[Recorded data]
[Start of section]

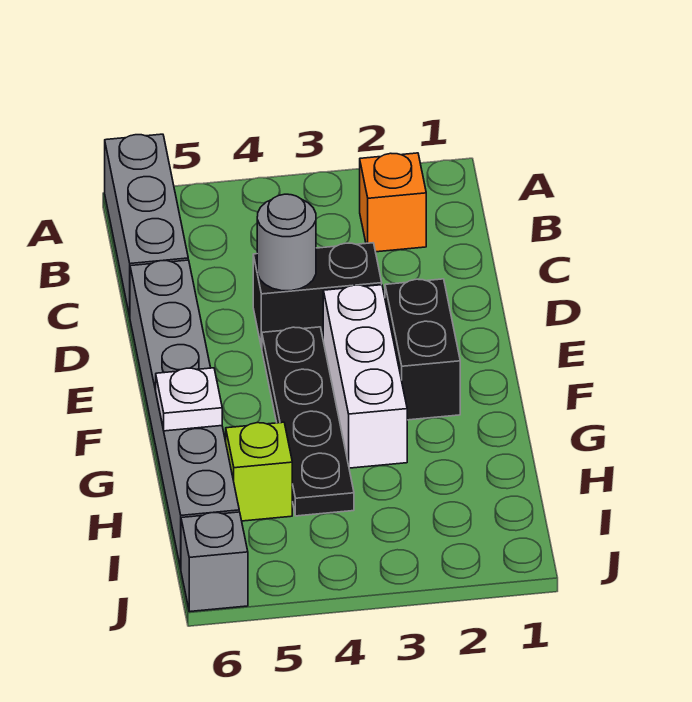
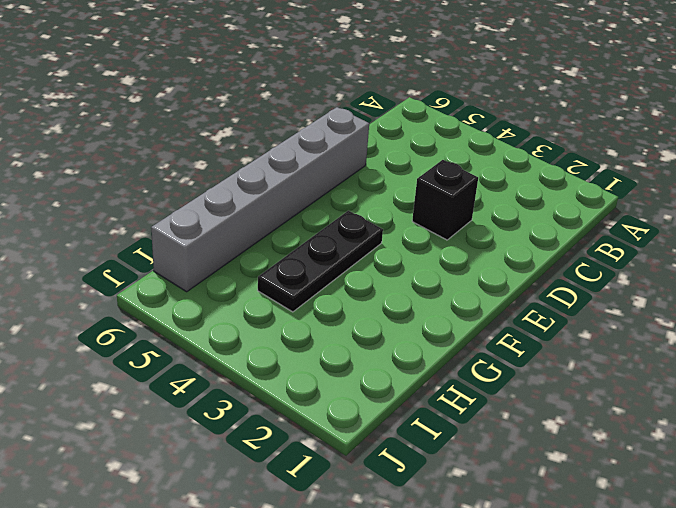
black brick D3 level 1 -> black brick D3:D4 level 1
black plate F4:H4 level 1 -> black plate E4:H4 level 1
none -> grey brick A6:C6 level 1
none -> orange brick B2 level 1

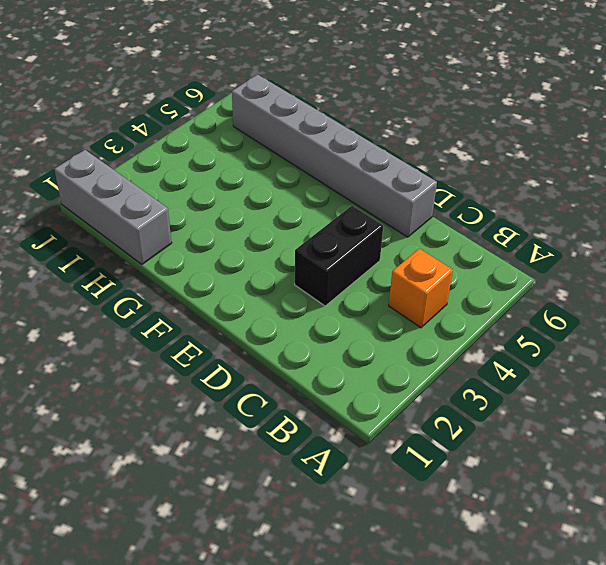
orange brick B4 level 1 -> orange brick B2 level 1
grey brick H1:J1 level 1 -> grey brick A6:C6 level 1
none -> black brick E2:F2 level 1
none -> white brick E3:G3 level 1

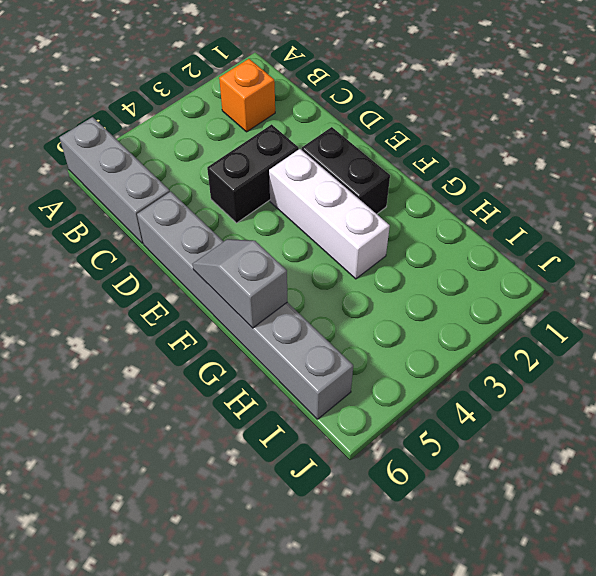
grey slope F6:G6 level 2 top G -> white plate G6 level 2
none -> black plate E4:H4 level 1
none -> lime brick H5 level 1

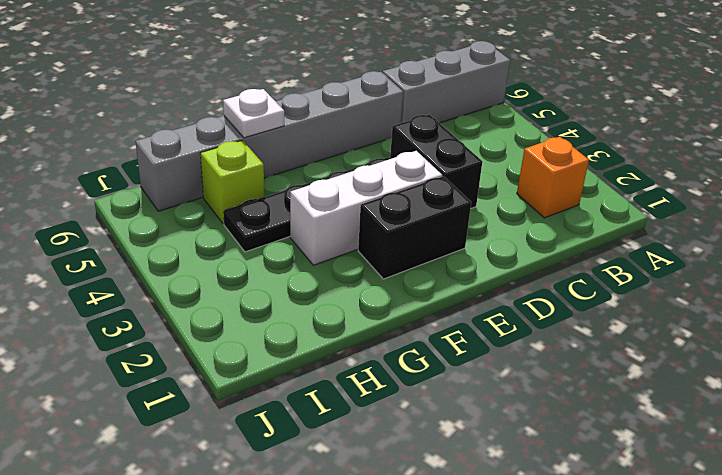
none -> grey brick J6 level 1
none -> grey round brick D4 level 2

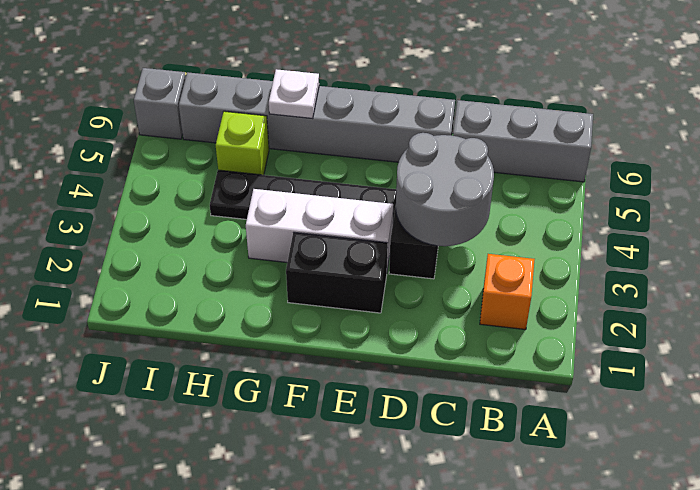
grey round brick C3:D4 level 2 -> grey round brick D4 level 2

[End of section]

#### [Activity]
In the records, which lines mention the word "white"? Copy those lines.

#### [Completed task]
none -> white brick E3:G3 level 1
grey slope F6:G6 level 2 top G -> white plate G6 level 2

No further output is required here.